**THE TASK:** Although the records contain pictures, only their text should be set down, exactly as written.
[INFORMATION Boundary: Start]
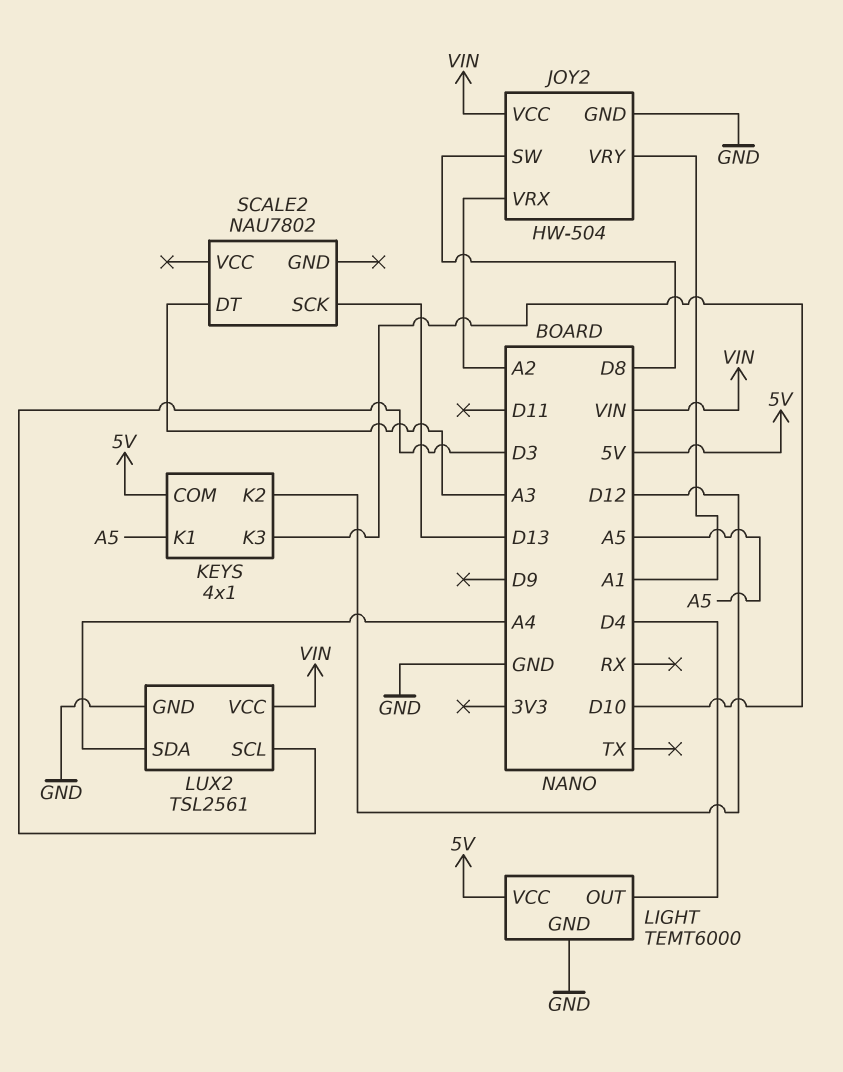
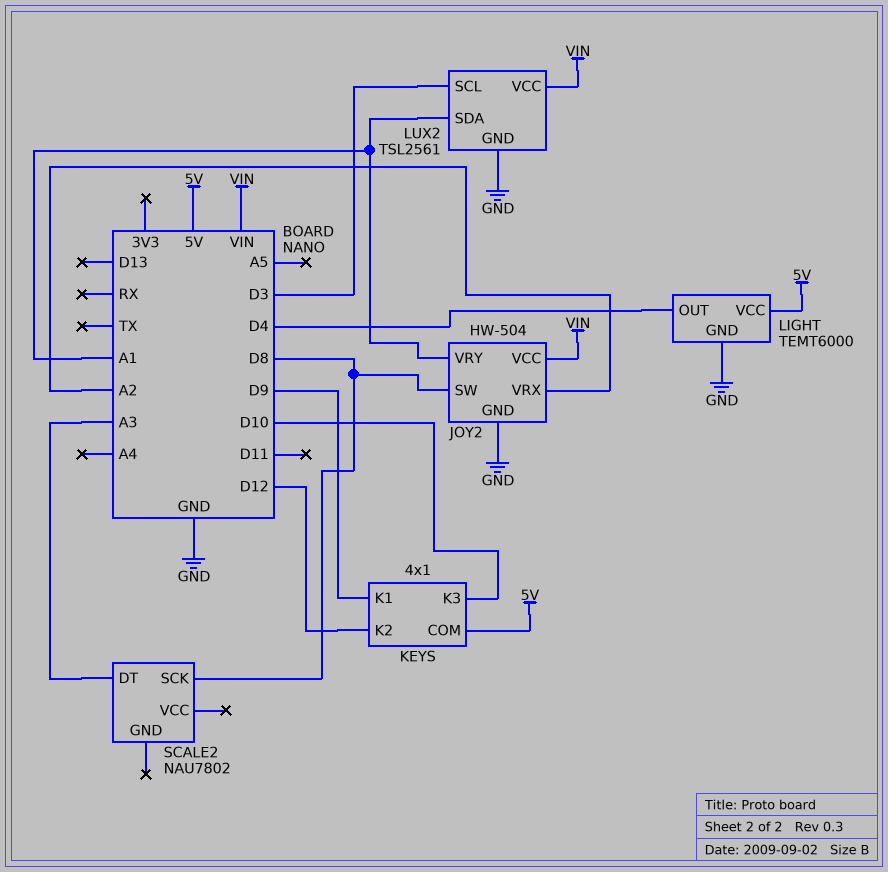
KEYS pin K1: A5 -> D9
LUX2 pin SDA: A4 -> A1
SCALE2 pin SCK: D13 -> D8

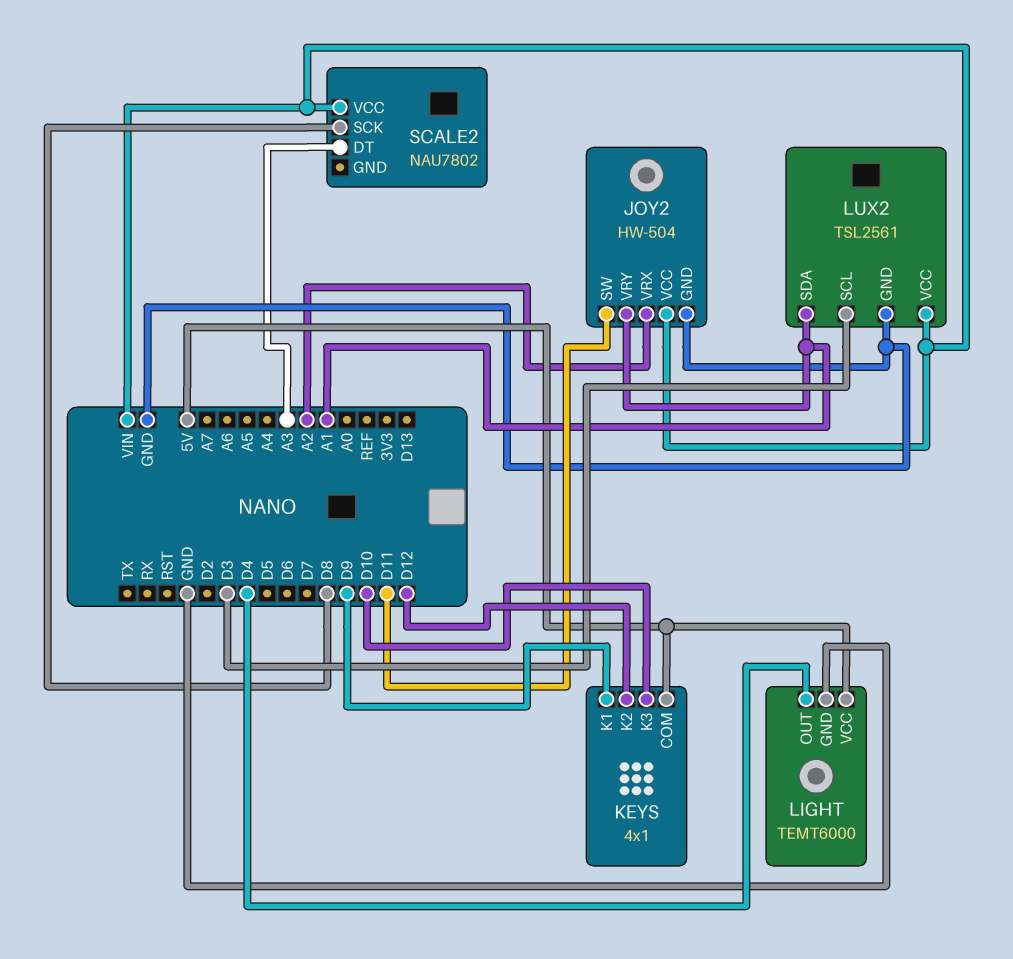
JOY2 pin SW: D8 -> D11
SCALE2 pin VCC: none -> VIN

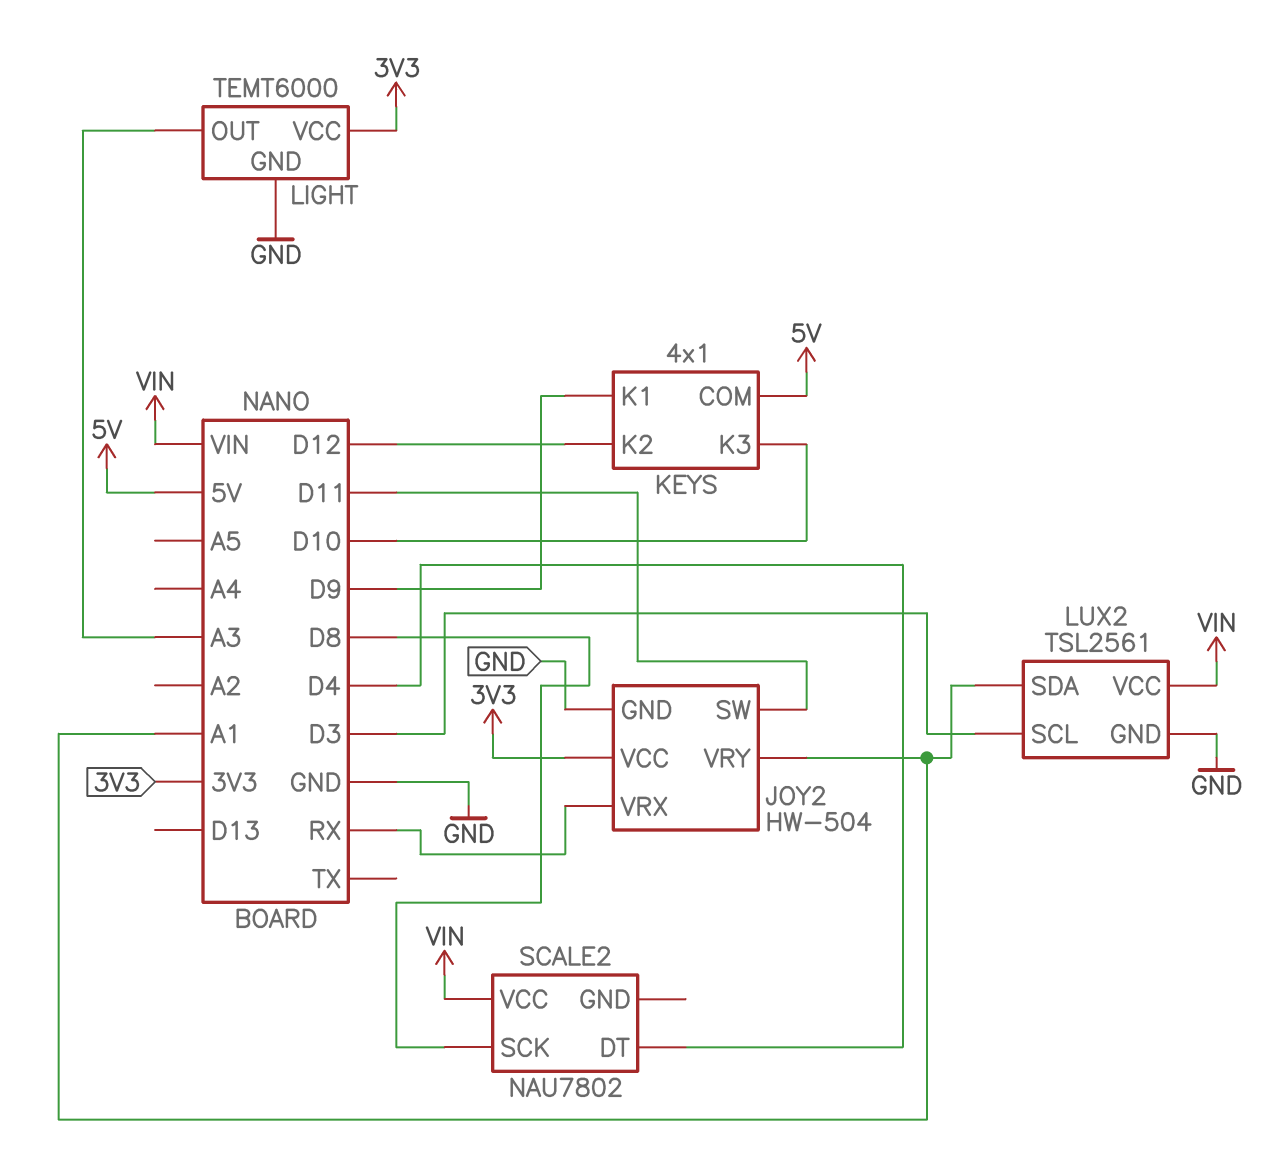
JOY2 pin VCC: VIN -> 3V3
JOY2 pin VRX: A2 -> RX
LIGHT pin OUT: D4 -> A3
LIGHT pin VCC: 5V -> 3V3
SCALE2 pin DT: A3 -> D4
[INFORMATION Boundary: End]
**ANSWER SECTION:**
KEYS pin K1: A5 -> D9
LUX2 pin SDA: A4 -> A1
SCALE2 pin SCK: D13 -> D8

JOY2 pin SW: D8 -> D11
SCALE2 pin VCC: none -> VIN

JOY2 pin VCC: VIN -> 3V3
JOY2 pin VRX: A2 -> RX
LIGHT pin OUT: D4 -> A3
LIGHT pin VCC: 5V -> 3V3
SCALE2 pin DT: A3 -> D4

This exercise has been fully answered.